▶ **Provided records**
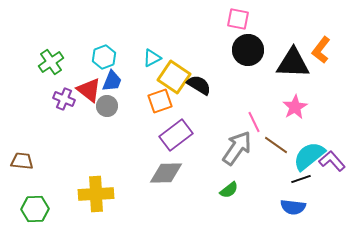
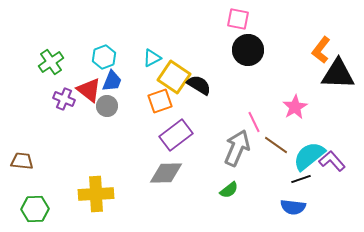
black triangle: moved 45 px right, 11 px down
gray arrow: rotated 12 degrees counterclockwise
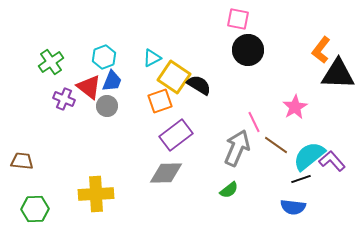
red triangle: moved 3 px up
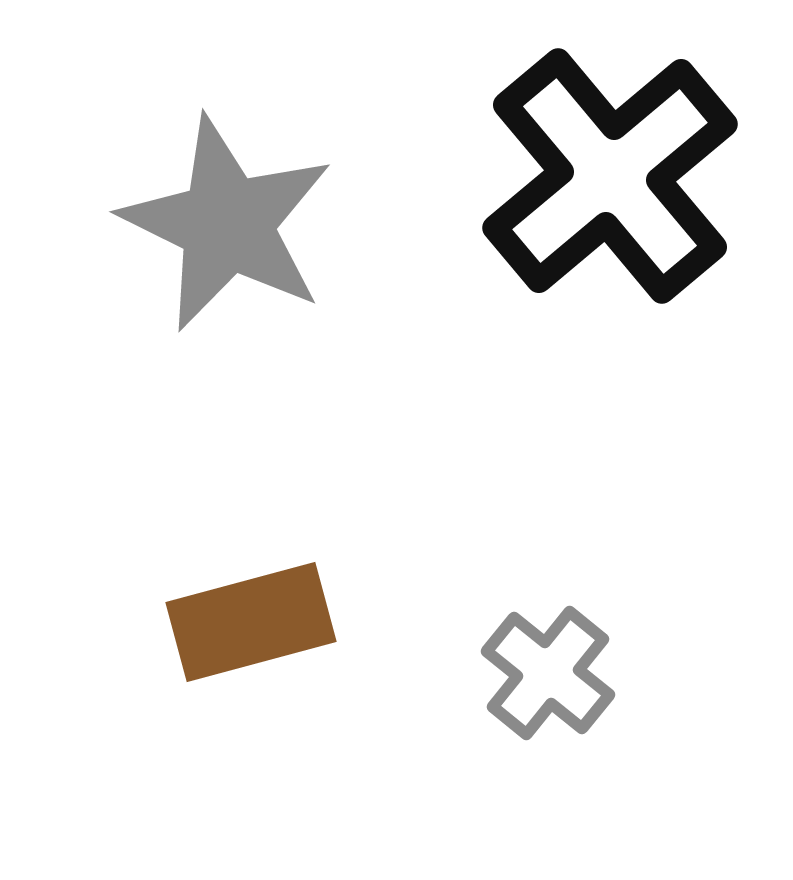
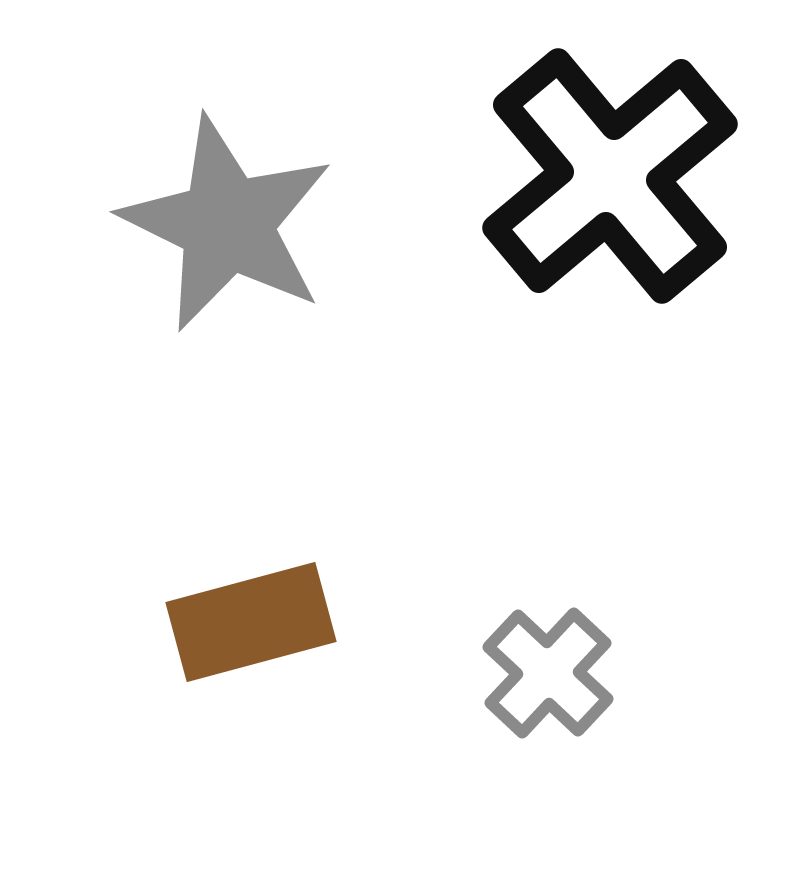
gray cross: rotated 4 degrees clockwise
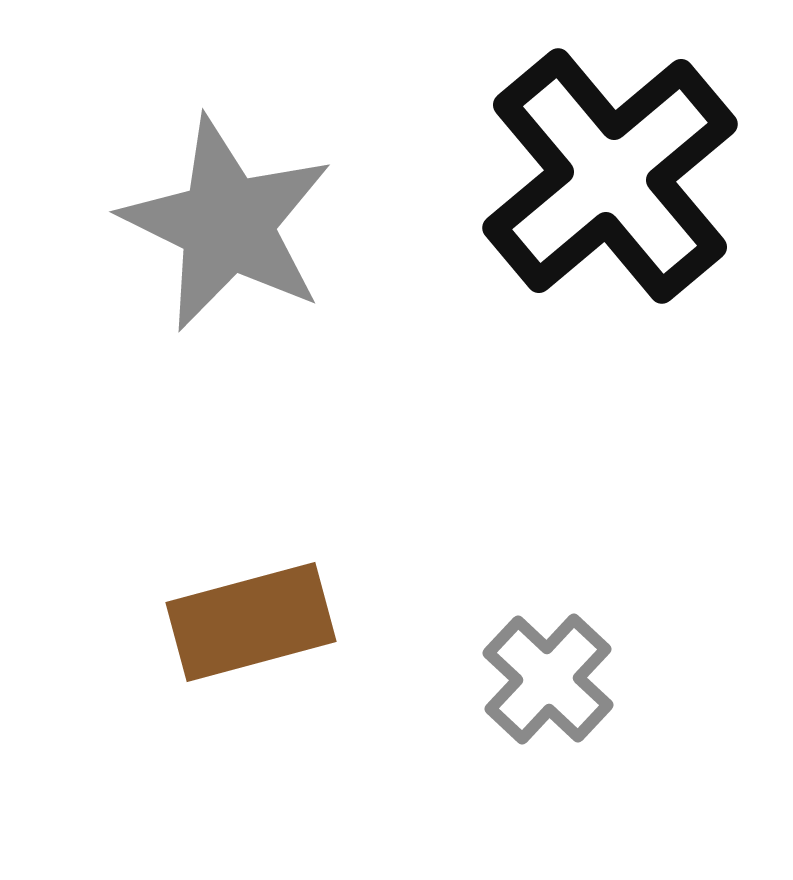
gray cross: moved 6 px down
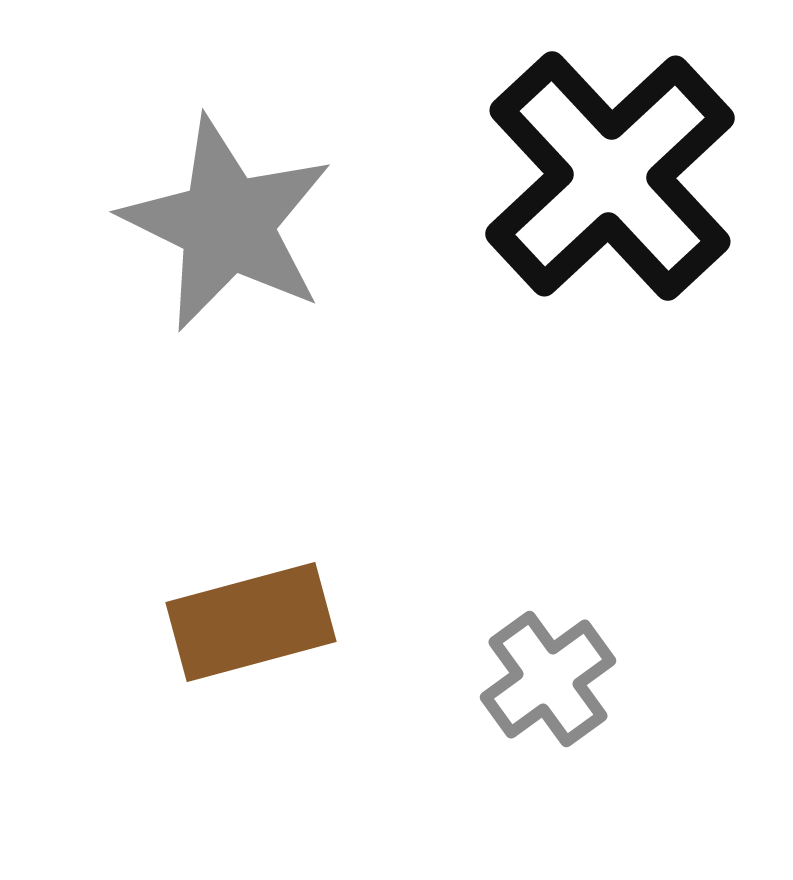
black cross: rotated 3 degrees counterclockwise
gray cross: rotated 11 degrees clockwise
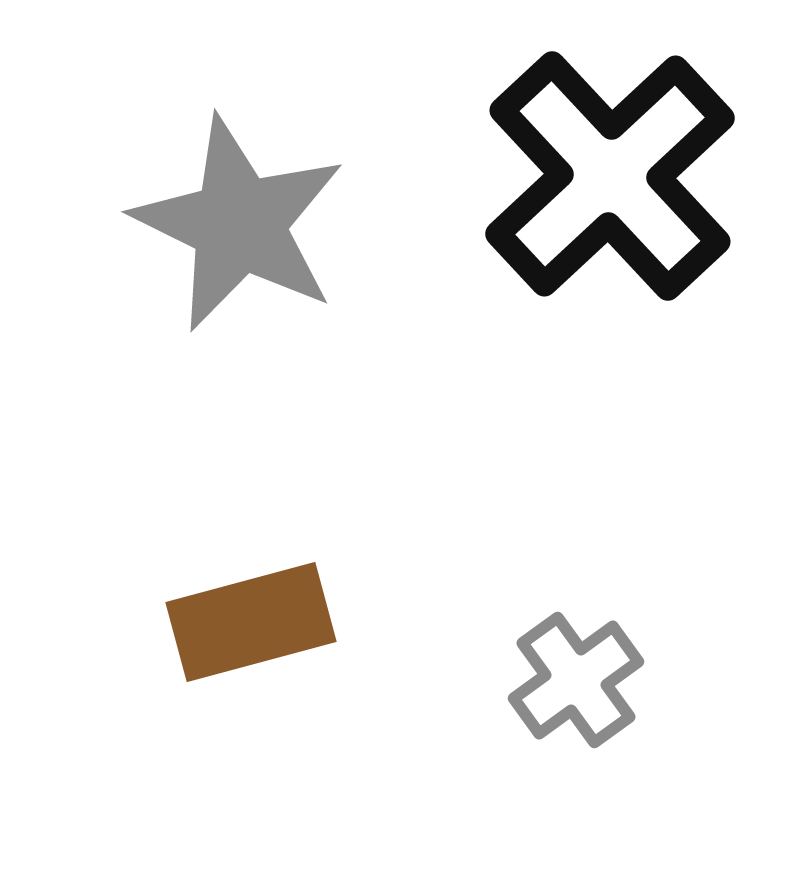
gray star: moved 12 px right
gray cross: moved 28 px right, 1 px down
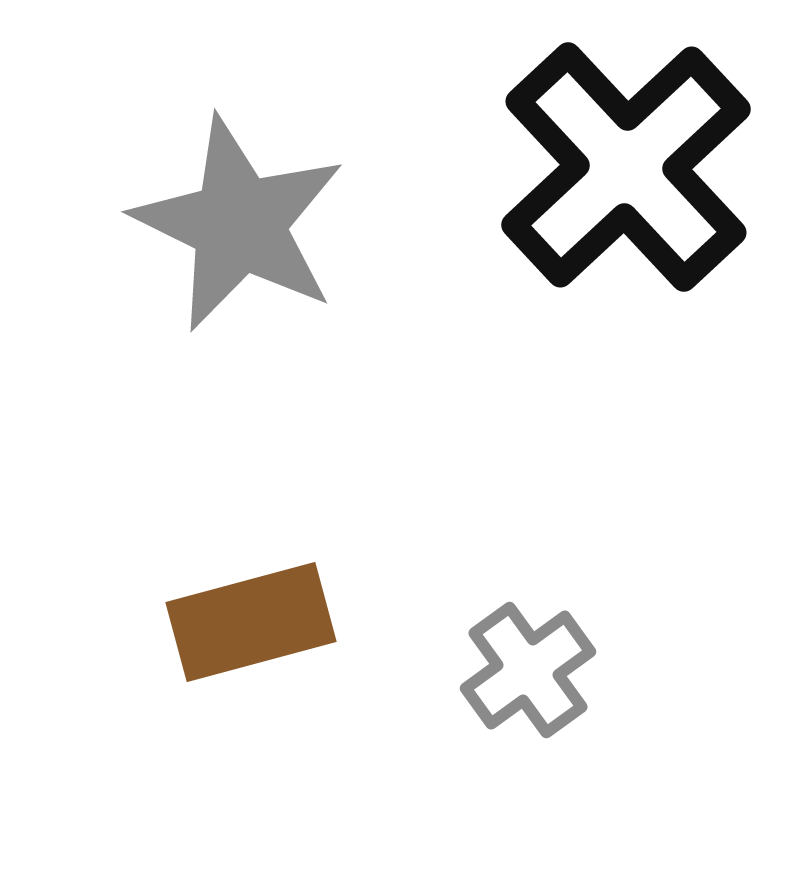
black cross: moved 16 px right, 9 px up
gray cross: moved 48 px left, 10 px up
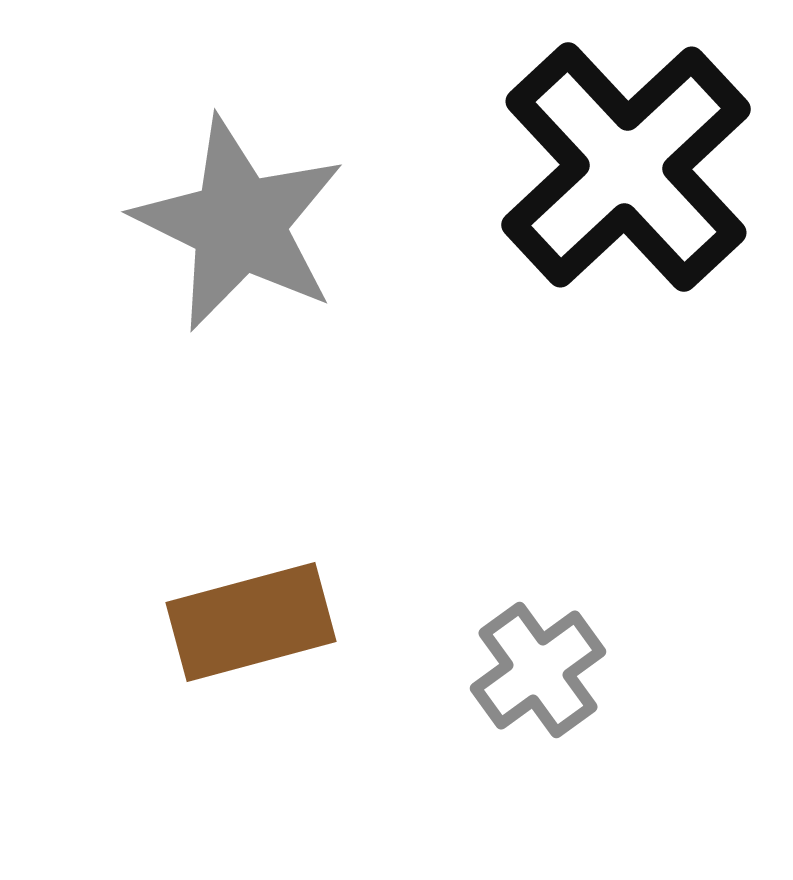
gray cross: moved 10 px right
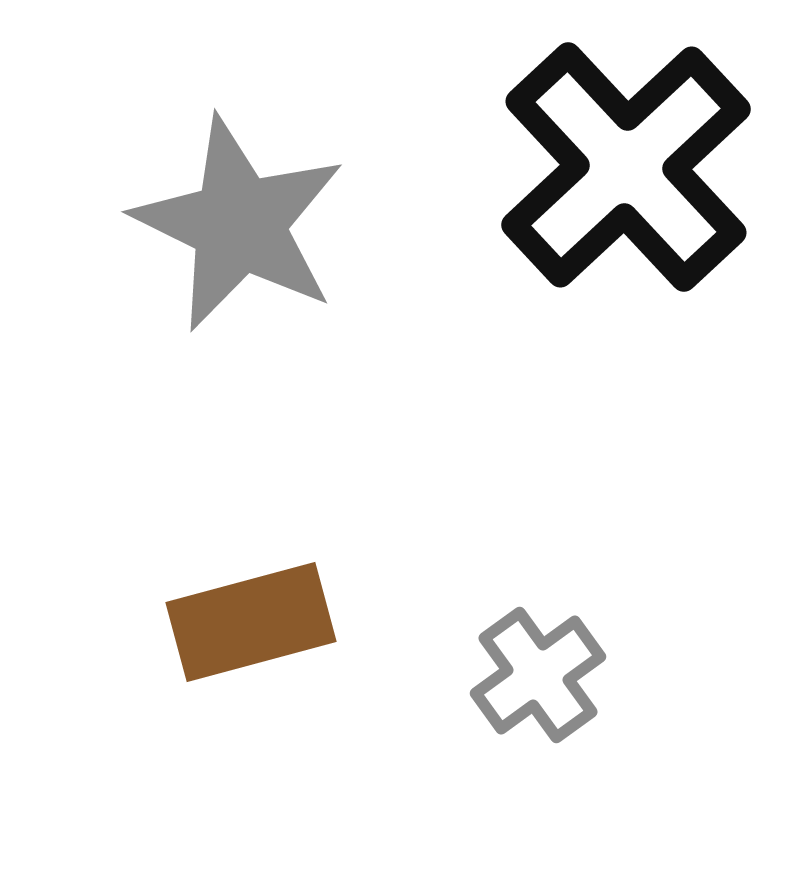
gray cross: moved 5 px down
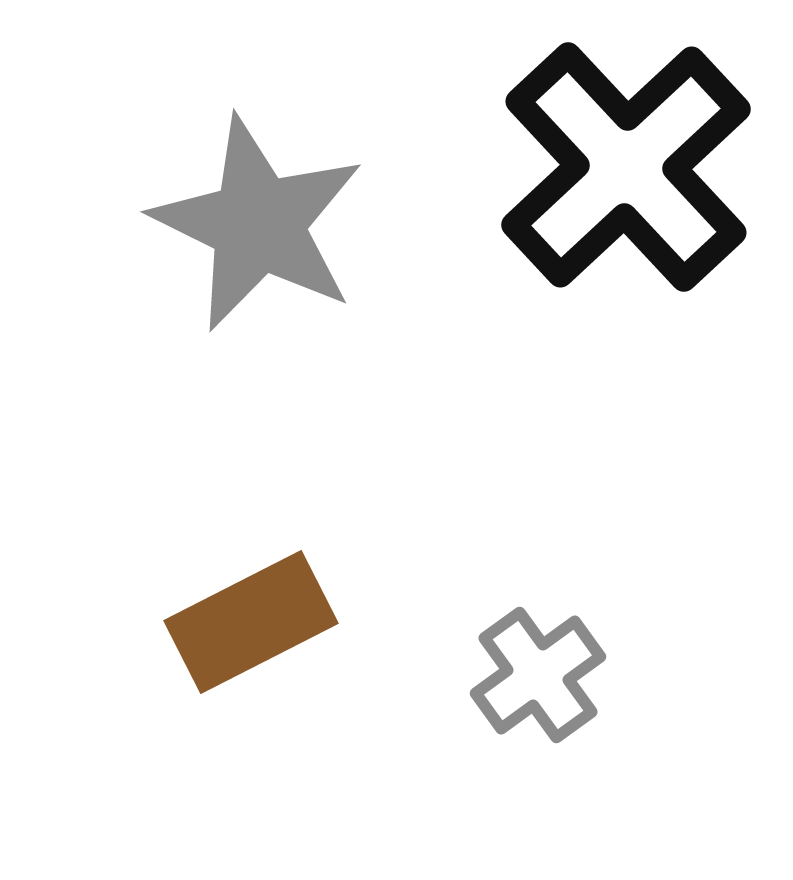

▶ **Exercise**
Copy out the lines of the material above, word for word, starting at the very beginning and ending at the line that contains "gray cross: moved 10 px right". Leave out the pictures.

▶ **Reply**
black triangle: moved 45 px right, 11 px down
gray arrow: rotated 12 degrees counterclockwise
red triangle: moved 3 px up
gray cross: rotated 4 degrees clockwise
gray cross: moved 6 px down
black cross: rotated 3 degrees counterclockwise
gray cross: rotated 11 degrees clockwise
gray star: moved 12 px right
gray cross: moved 28 px right, 1 px down
black cross: moved 16 px right, 9 px up
gray cross: moved 48 px left, 10 px up
gray cross: moved 10 px right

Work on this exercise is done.